Supplied records
════════

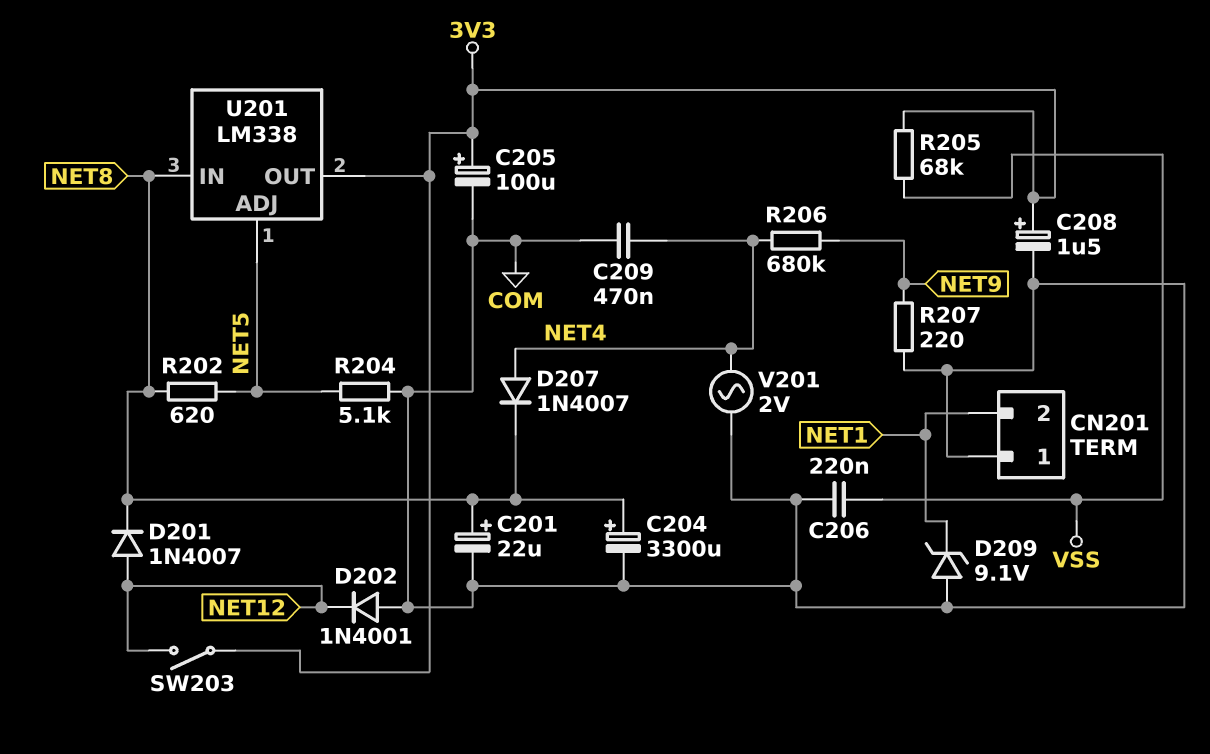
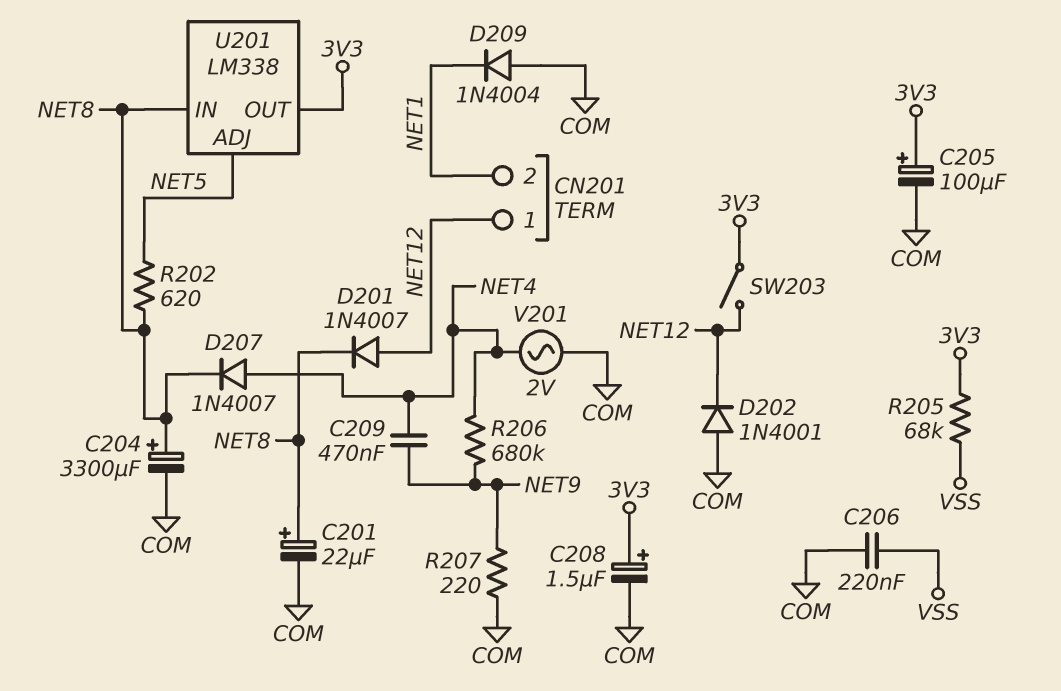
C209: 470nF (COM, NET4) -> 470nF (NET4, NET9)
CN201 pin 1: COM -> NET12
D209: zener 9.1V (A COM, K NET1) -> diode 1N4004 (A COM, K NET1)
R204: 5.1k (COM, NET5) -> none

════════

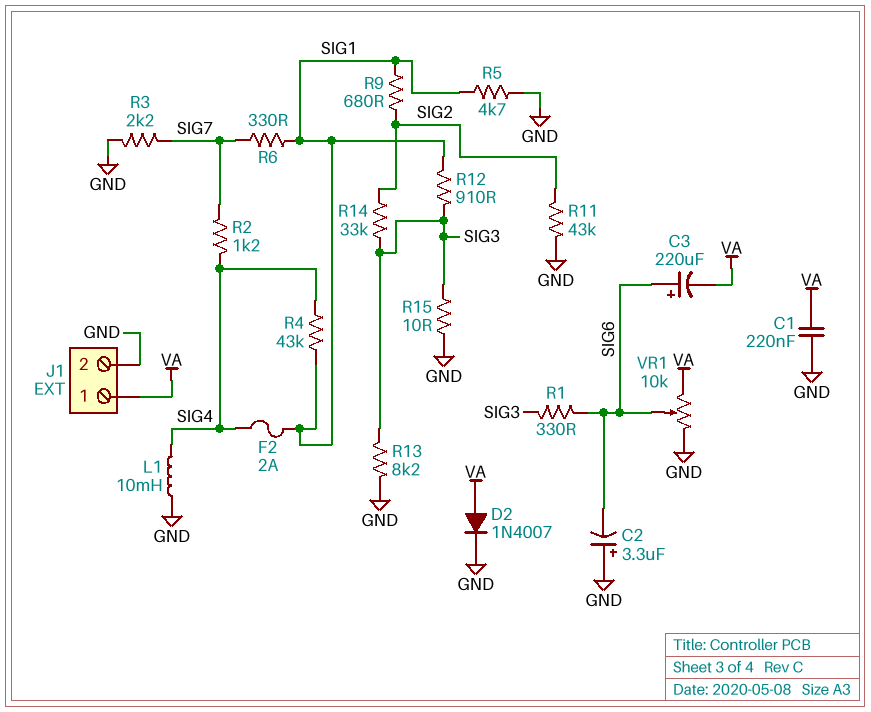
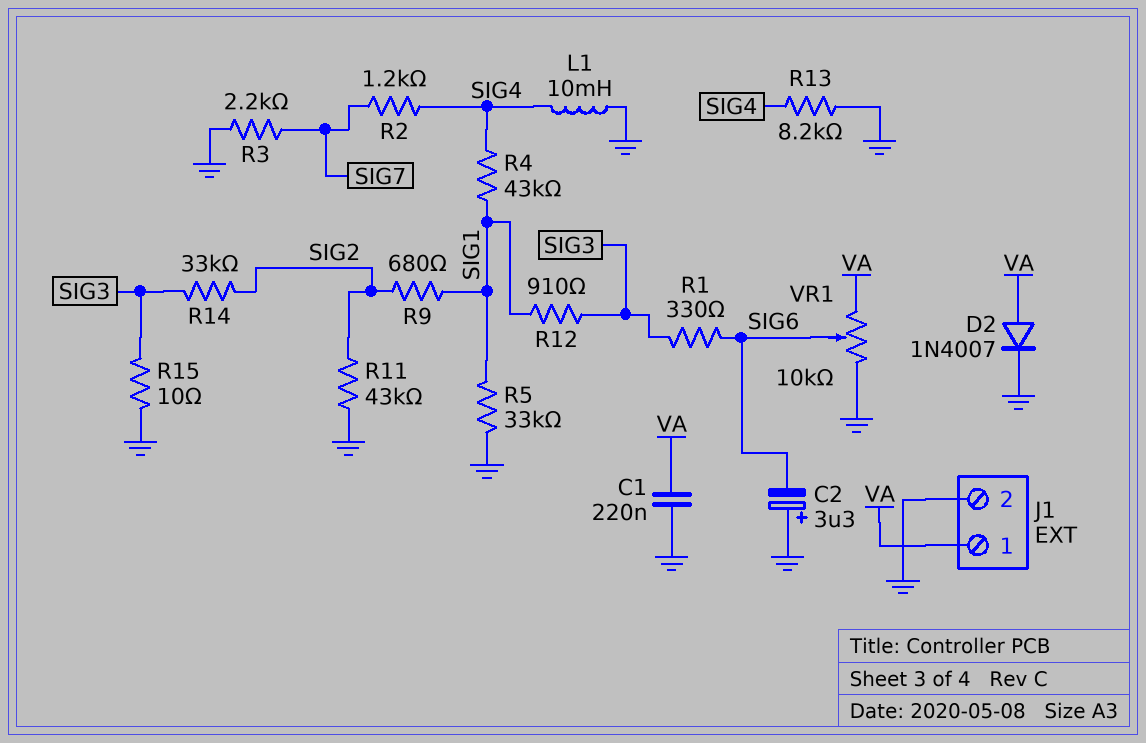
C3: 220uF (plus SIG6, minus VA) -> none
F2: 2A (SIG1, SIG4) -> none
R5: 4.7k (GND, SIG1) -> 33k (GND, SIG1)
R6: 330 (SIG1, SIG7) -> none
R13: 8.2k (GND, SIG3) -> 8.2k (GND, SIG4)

════════

In the listing above, find the line containing "C3: 220uF (plus SIG6, minus VA) -> none" and the line containing "R13: 8.2k (GND, SIG3) -> 8.2k (GND, SIG4)", then retype both and every line between them exactly, with nothing else.

Exercise output
C3: 220uF (plus SIG6, minus VA) -> none
F2: 2A (SIG1, SIG4) -> none
R5: 4.7k (GND, SIG1) -> 33k (GND, SIG1)
R6: 330 (SIG1, SIG7) -> none
R13: 8.2k (GND, SIG3) -> 8.2k (GND, SIG4)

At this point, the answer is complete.